Work to complete → Report every line below that holds the word "from".

Records for the task →

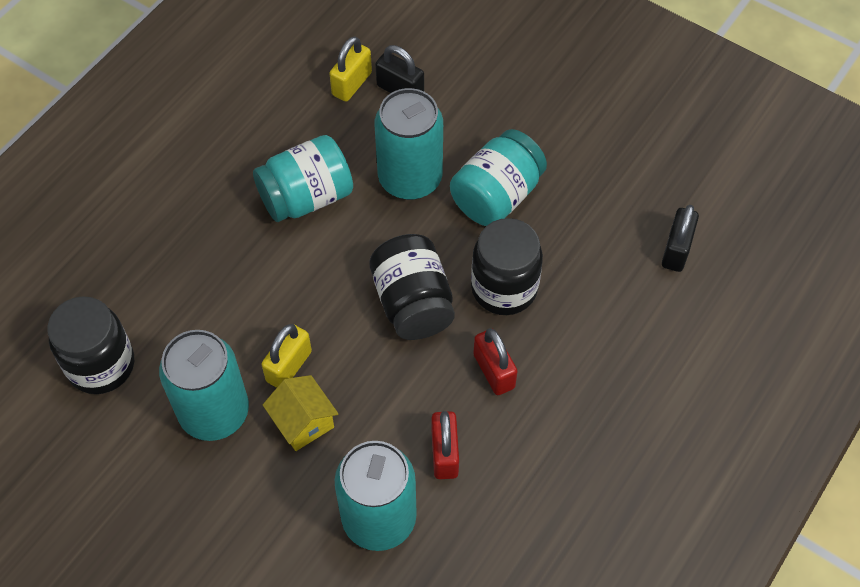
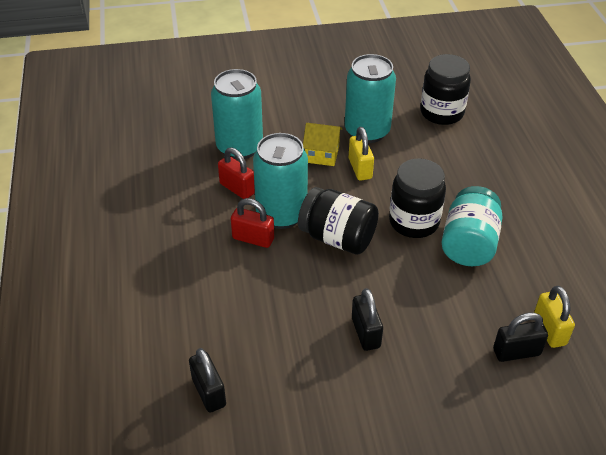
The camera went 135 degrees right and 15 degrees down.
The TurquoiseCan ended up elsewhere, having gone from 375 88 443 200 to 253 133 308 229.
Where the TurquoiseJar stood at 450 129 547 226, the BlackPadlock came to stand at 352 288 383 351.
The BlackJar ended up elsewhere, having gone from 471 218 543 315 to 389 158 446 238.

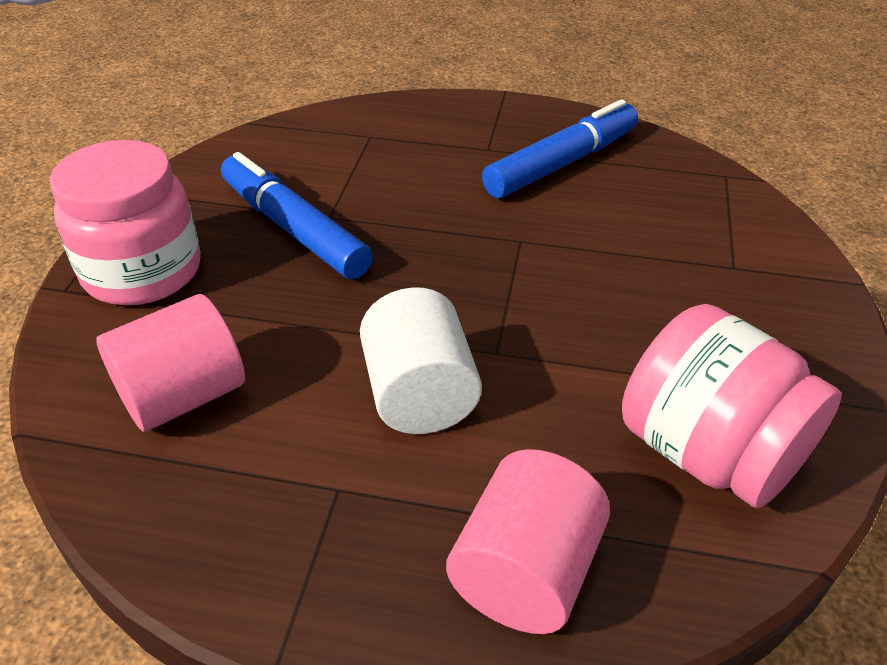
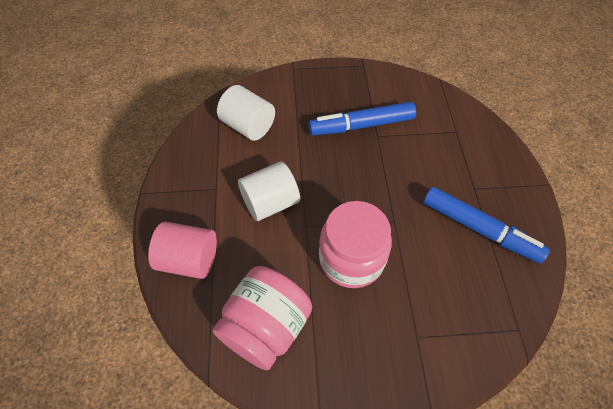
The camera went 75 degrees right and 15 degrees up.
The PinkJar ended up elsewhere, having gone from 50 140 201 305 to 319 201 392 288.
What was the PinkCylinder at 96 294 245 432 turned into the WhiteCylinder at 217 85 275 141.
The BlueMarker at 221 152 373 279 ended up facing another way, 135 degrees counterclockwise from before.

Finished exercise →
The TurquoiseCan ended up elsewhere, having gone from 375 88 443 200 to 253 133 308 229.
The BlackJar ended up elsewhere, having gone from 471 218 543 315 to 389 158 446 238.
The PinkJar ended up elsewhere, having gone from 50 140 201 305 to 319 201 392 288.
The BlueMarker at 221 152 373 279 ended up facing another way, 135 degrees counterclockwise from before.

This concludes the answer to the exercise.